## Task item
Since pictures do not belong in the copy, please repeat every record below exactly without them.

## Data for this exercise
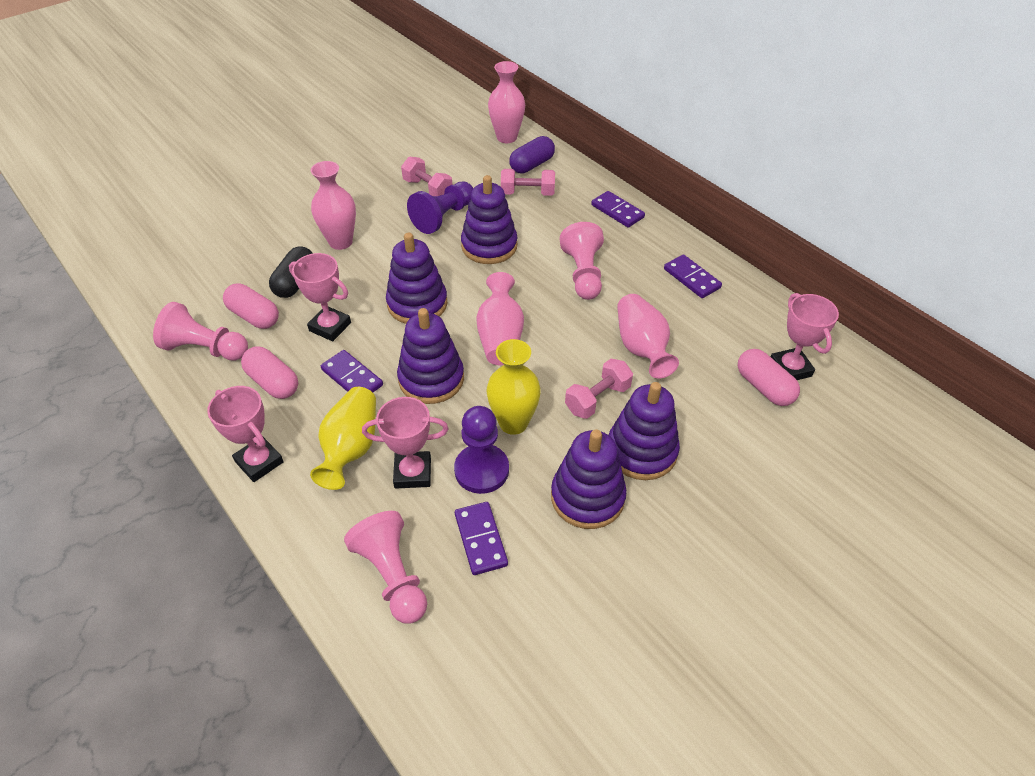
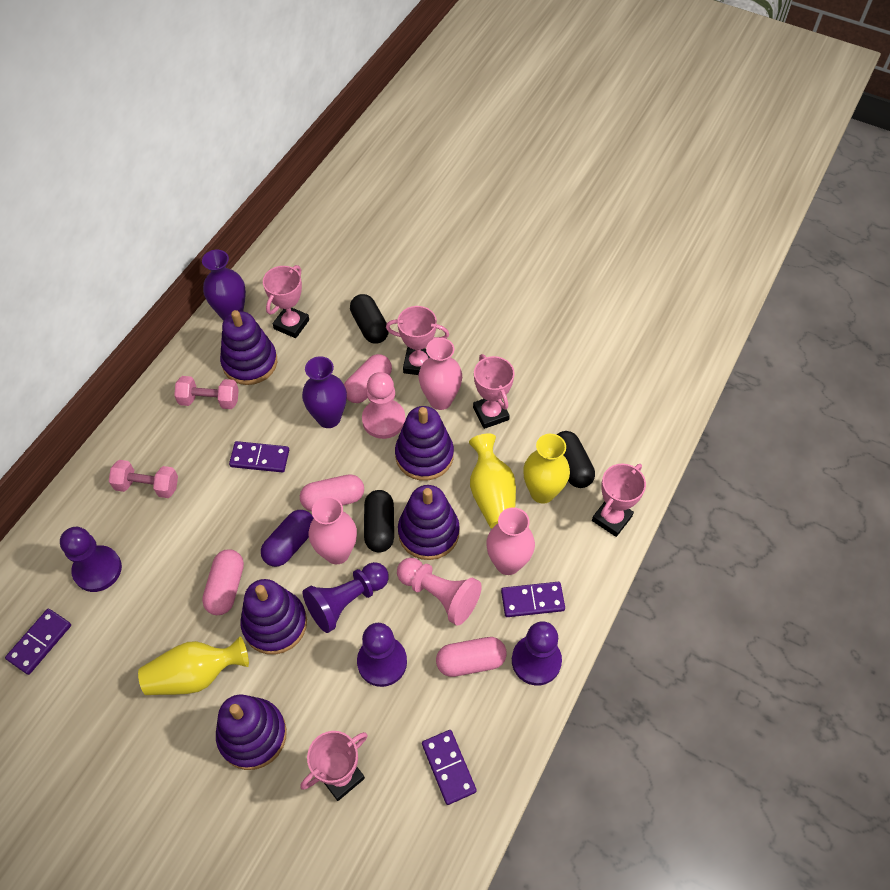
black capsule: 1 -> 3
pink capsule: 3 -> 4
pink dumbbell: 3 -> 2
pink pawn: 3 -> 2
pink trophy: 4 -> 5
pink vase: 4 -> 3
purple pawn: 2 -> 4
purple vase: 0 -> 2
yellow vase: 2 -> 3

## Output of the exercise
black capsule: 1 -> 3
pink capsule: 3 -> 4
pink dumbbell: 3 -> 2
pink pawn: 3 -> 2
pink trophy: 4 -> 5
pink vase: 4 -> 3
purple pawn: 2 -> 4
purple vase: 0 -> 2
yellow vase: 2 -> 3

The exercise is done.